#### Data for analysis:
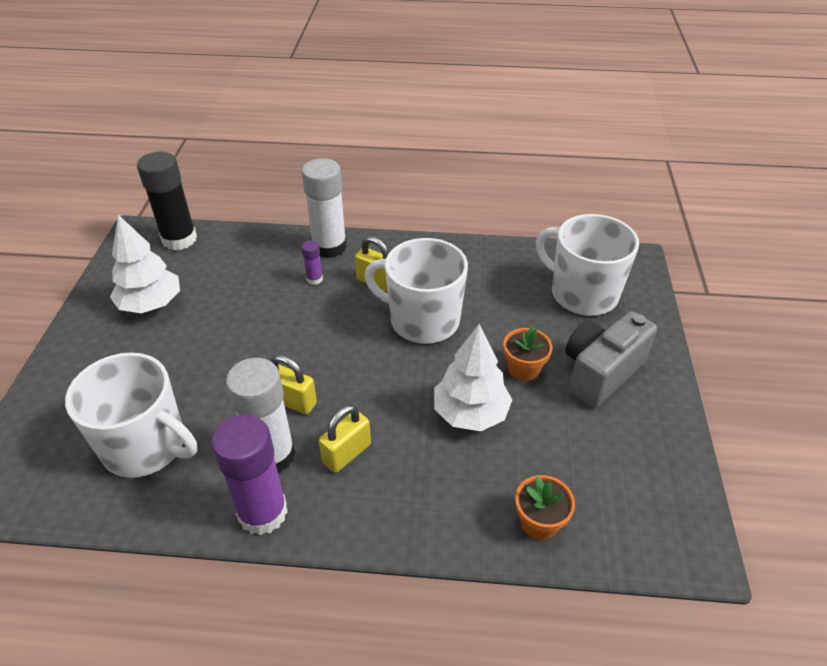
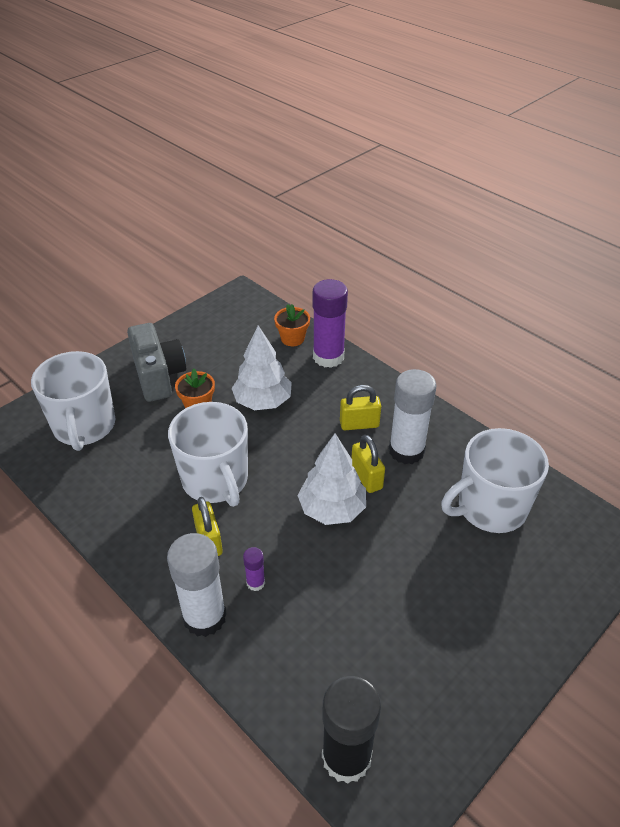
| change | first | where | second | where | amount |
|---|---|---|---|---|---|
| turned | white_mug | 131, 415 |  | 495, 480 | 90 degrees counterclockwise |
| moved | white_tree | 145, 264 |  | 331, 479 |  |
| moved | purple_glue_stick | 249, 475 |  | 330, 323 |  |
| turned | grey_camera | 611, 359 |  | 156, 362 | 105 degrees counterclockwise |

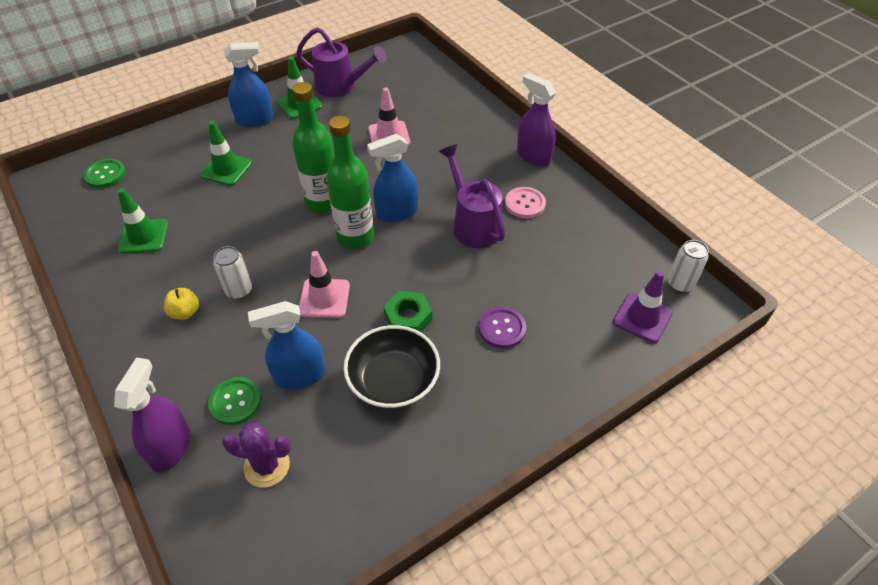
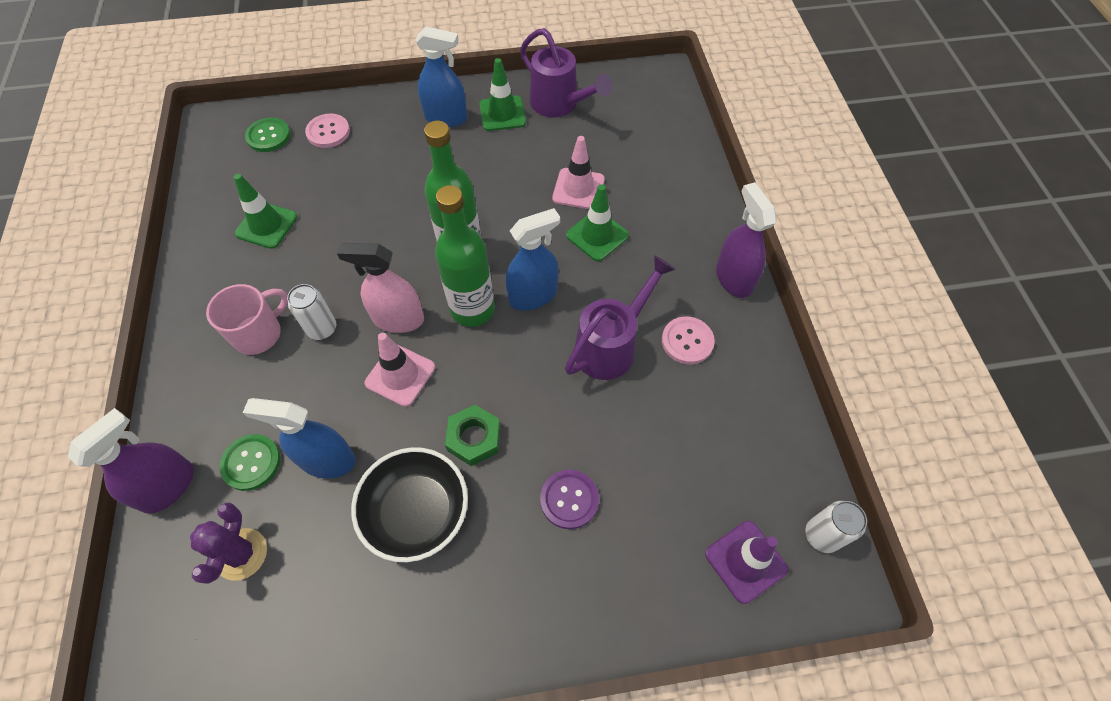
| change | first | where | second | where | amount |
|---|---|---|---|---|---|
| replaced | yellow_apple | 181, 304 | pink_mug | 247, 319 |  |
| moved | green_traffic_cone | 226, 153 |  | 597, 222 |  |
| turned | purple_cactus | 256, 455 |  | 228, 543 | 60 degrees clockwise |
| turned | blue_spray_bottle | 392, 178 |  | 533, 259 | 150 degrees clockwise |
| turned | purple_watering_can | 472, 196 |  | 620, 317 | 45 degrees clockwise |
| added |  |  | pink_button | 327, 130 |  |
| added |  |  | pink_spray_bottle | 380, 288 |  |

#### What you are asked to do:
Output each record exactly as it appears, but not the pictures.

#### Answer to this task:
| change | first | where | second | where | amount |
|---|---|---|---|---|---|
| turned | white_mug | 131, 415 |  | 495, 480 | 90 degrees counterclockwise |
| moved | white_tree | 145, 264 |  | 331, 479 |  |
| moved | purple_glue_stick | 249, 475 |  | 330, 323 |  |
| turned | grey_camera | 611, 359 |  | 156, 362 | 105 degrees counterclockwise |

| change | first | where | second | where | amount |
|---|---|---|---|---|---|
| replaced | yellow_apple | 181, 304 | pink_mug | 247, 319 |  |
| moved | green_traffic_cone | 226, 153 |  | 597, 222 |  |
| turned | purple_cactus | 256, 455 |  | 228, 543 | 60 degrees clockwise |
| turned | blue_spray_bottle | 392, 178 |  | 533, 259 | 150 degrees clockwise |
| turned | purple_watering_can | 472, 196 |  | 620, 317 | 45 degrees clockwise |
| added |  |  | pink_button | 327, 130 |  |
| added |  |  | pink_spray_bottle | 380, 288 |  |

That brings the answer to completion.